▶ [What the task requires]:
Exact copies of all the lines below are wanted, without a single picture.

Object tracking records
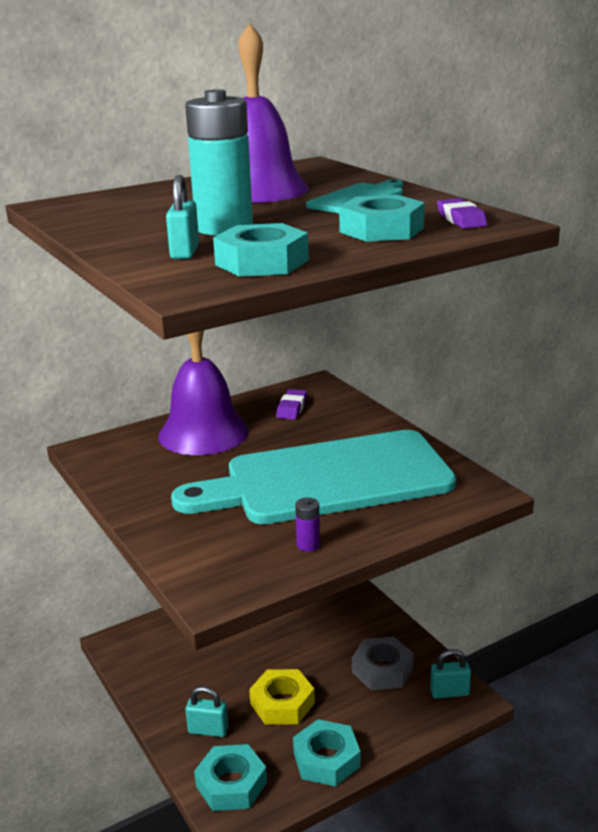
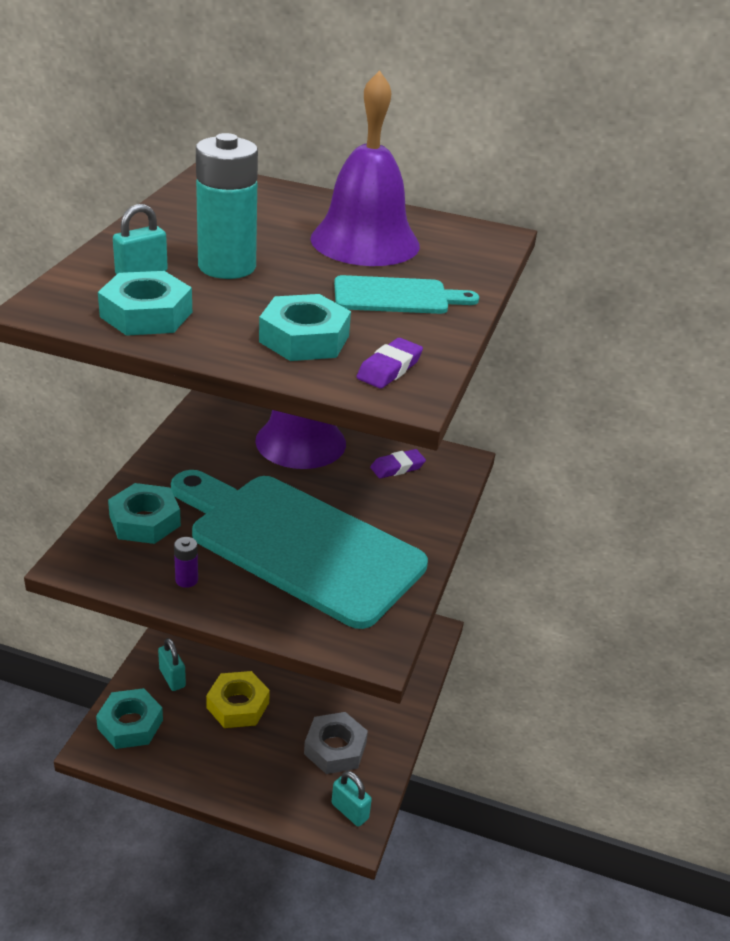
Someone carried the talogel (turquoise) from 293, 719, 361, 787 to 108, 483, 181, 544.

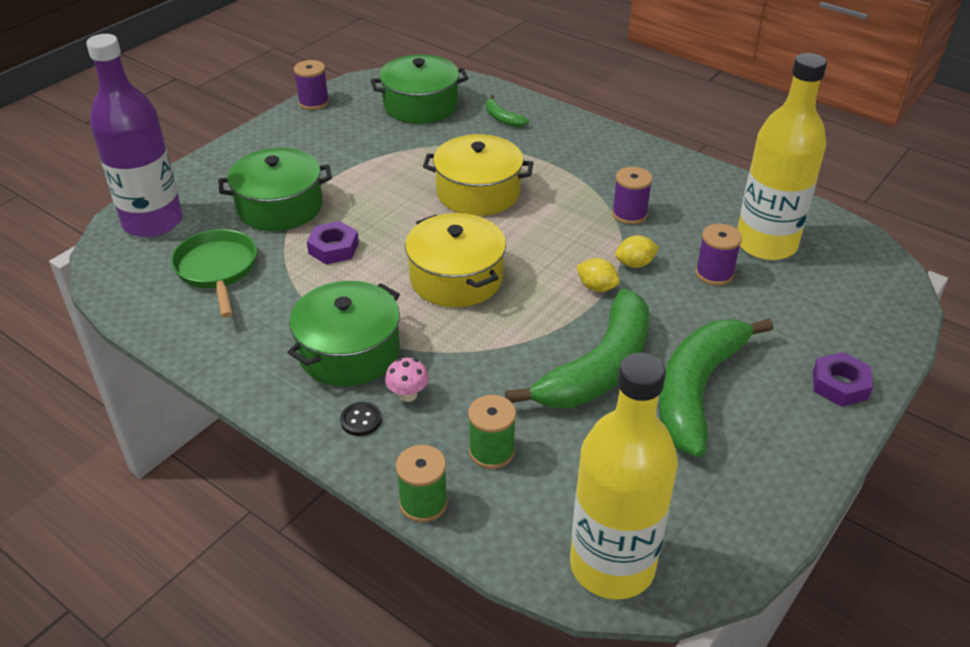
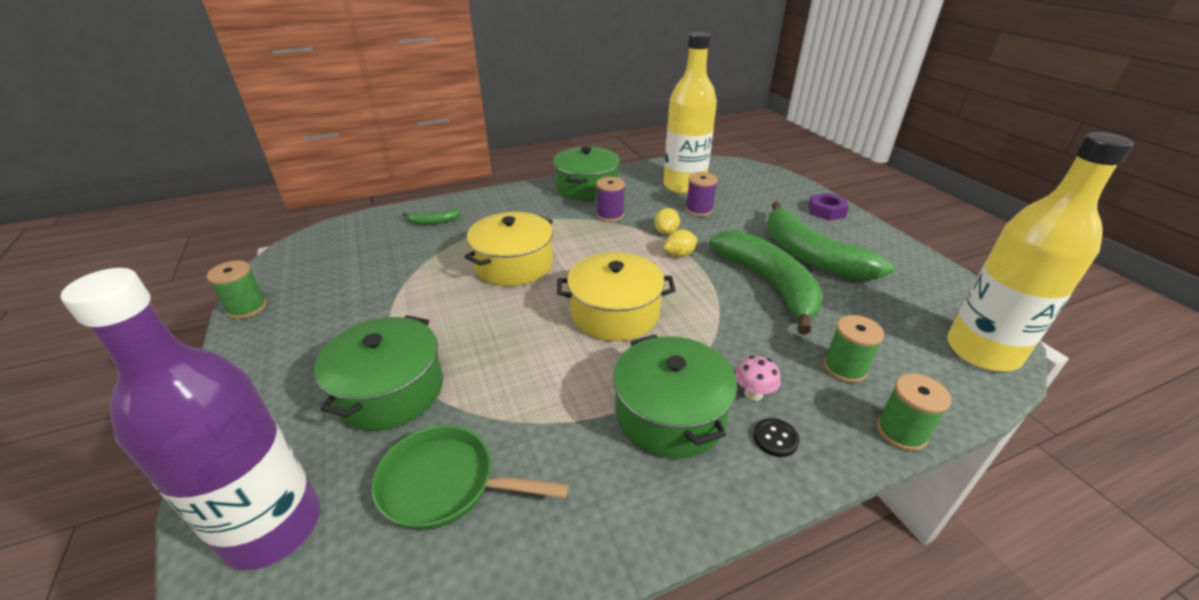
Someone carried the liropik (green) from 370, 54, 468, 124 to 553, 147, 620, 201.
Someone repainted the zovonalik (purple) at 294, 60, 329, 110, which became the zovonalik (green) at 206, 260, 267, 319.
Someone took away the talogel (purple) at 307, 221, 359, 264.

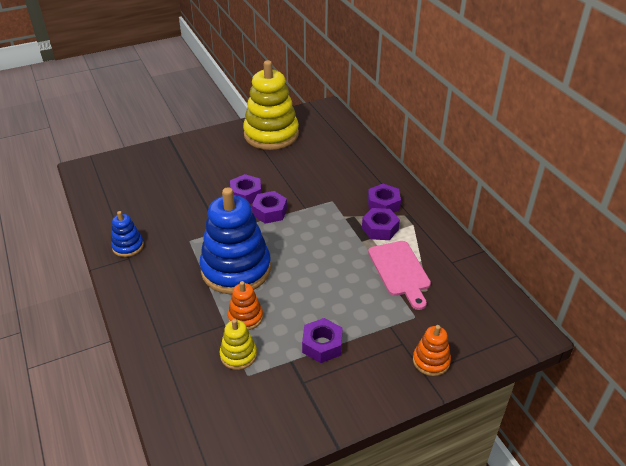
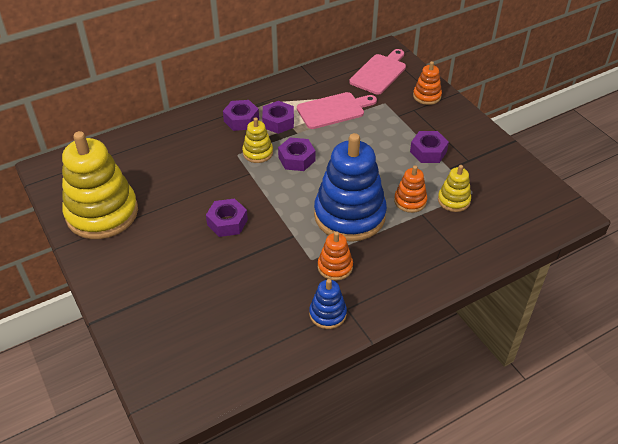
Someone carried the talogel (purple) from 252, 191, 287, 224 to 278, 137, 316, 171.
Someone put down the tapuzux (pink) at 349, 49, 406, 95.
Someone put down the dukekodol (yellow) at 242, 117, 273, 163.
Someone put down the dukekodol (orange) at 318, 231, 353, 281.

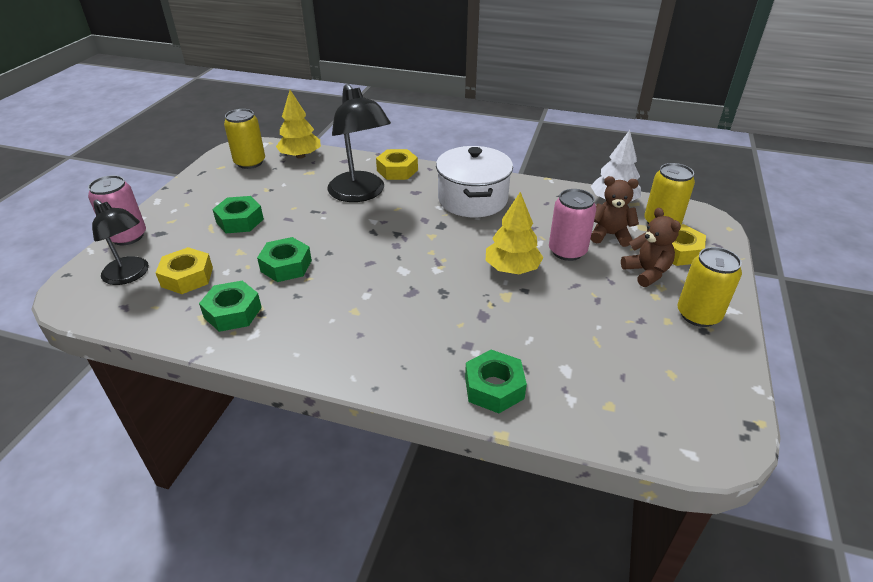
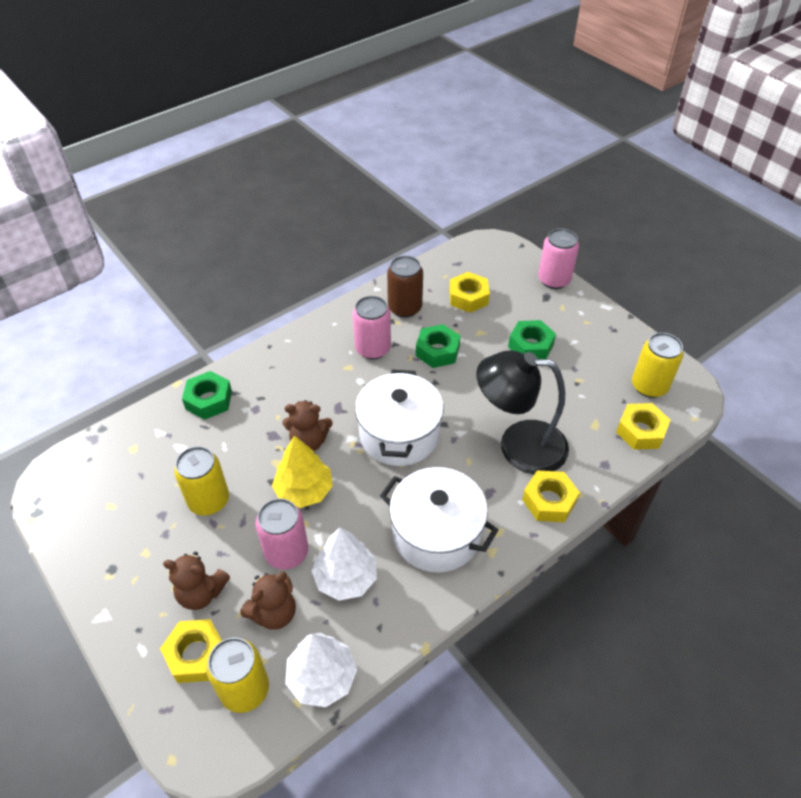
Someone swapped the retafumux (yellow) at 276, 90, 321, 159 for the talogel (yellow) at 616, 403, 670, 450.
Someone took away the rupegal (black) at 92, 200, 149, 285.
Someone carried the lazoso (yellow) from 677, 247, 742, 327 to 174, 446, 229, 515.
Someone swapped the talogel (green) at 199, 281, 262, 332 for the lazoso (brown) at 387, 256, 423, 318.
Someone put down the lazoso (pink) at 353, 296, 391, 360.
Someone put down the liropik (white) at 355, 370, 444, 466.
Someone put down the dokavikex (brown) at 283, 400, 333, 451.
Someone put down the retafumux (white) at 312, 527, 377, 601.

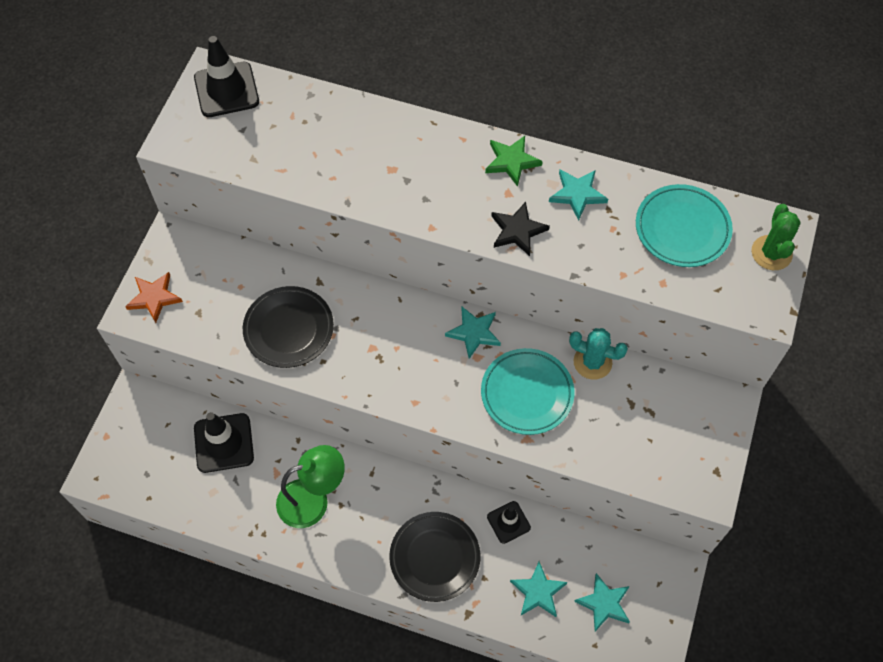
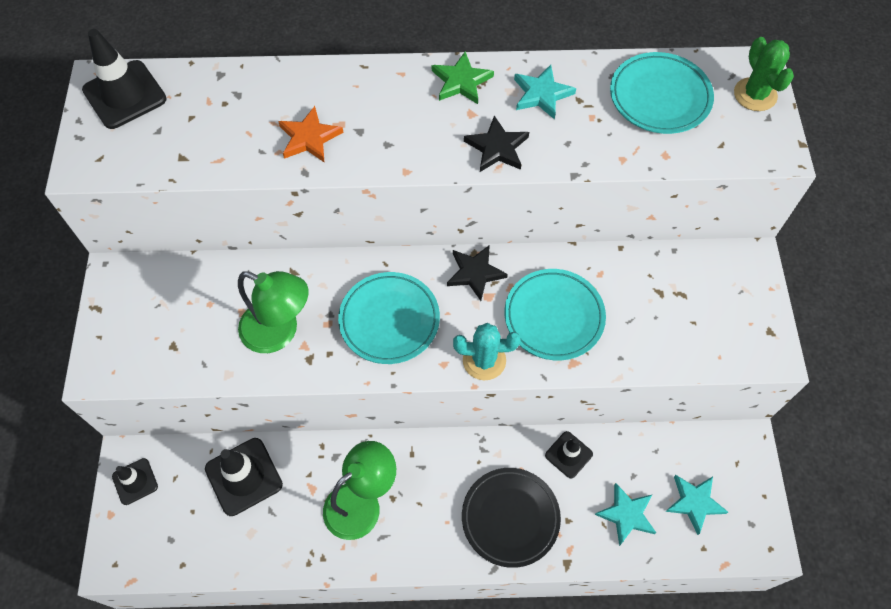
Someone carried the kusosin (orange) from 125, 272, 183, 323 to 278, 106, 344, 162.
Someone swapped the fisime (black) at 243, 286, 334, 368 for the rupegal (green) at 238, 271, 309, 353.
Someone repainted the kusosin (turquoise) at 445, 307, 501, 359, which became the kusosin (black) at 447, 245, 508, 301.
Someone carried the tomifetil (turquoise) from 569, 328, 628, 379 to 453, 323, 521, 380.
Someone put down the fisime (turquoise) at 338, 272, 440, 364.
Someone put down the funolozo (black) at 112, 458, 158, 505.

▶ [Solution to this task]:
Someone carried the talogel (turquoise) from 293, 719, 361, 787 to 108, 483, 181, 544.

Someone carried the liropik (green) from 370, 54, 468, 124 to 553, 147, 620, 201.
Someone repainted the zovonalik (purple) at 294, 60, 329, 110, which became the zovonalik (green) at 206, 260, 267, 319.
Someone took away the talogel (purple) at 307, 221, 359, 264.

Someone carried the talogel (purple) from 252, 191, 287, 224 to 278, 137, 316, 171.
Someone put down the tapuzux (pink) at 349, 49, 406, 95.
Someone put down the dukekodol (yellow) at 242, 117, 273, 163.
Someone put down the dukekodol (orange) at 318, 231, 353, 281.

Someone swapped the retafumux (yellow) at 276, 90, 321, 159 for the talogel (yellow) at 616, 403, 670, 450.
Someone took away the rupegal (black) at 92, 200, 149, 285.
Someone carried the lazoso (yellow) from 677, 247, 742, 327 to 174, 446, 229, 515.
Someone swapped the talogel (green) at 199, 281, 262, 332 for the lazoso (brown) at 387, 256, 423, 318.
Someone put down the lazoso (pink) at 353, 296, 391, 360.
Someone put down the liropik (white) at 355, 370, 444, 466.
Someone put down the dokavikex (brown) at 283, 400, 333, 451.
Someone put down the retafumux (white) at 312, 527, 377, 601.

Someone carried the kusosin (orange) from 125, 272, 183, 323 to 278, 106, 344, 162.
Someone swapped the fisime (black) at 243, 286, 334, 368 for the rupegal (green) at 238, 271, 309, 353.
Someone repainted the kusosin (turquoise) at 445, 307, 501, 359, which became the kusosin (black) at 447, 245, 508, 301.
Someone carried the tomifetil (turquoise) from 569, 328, 628, 379 to 453, 323, 521, 380.
Someone put down the fisime (turquoise) at 338, 272, 440, 364.
Someone put down the funolozo (black) at 112, 458, 158, 505.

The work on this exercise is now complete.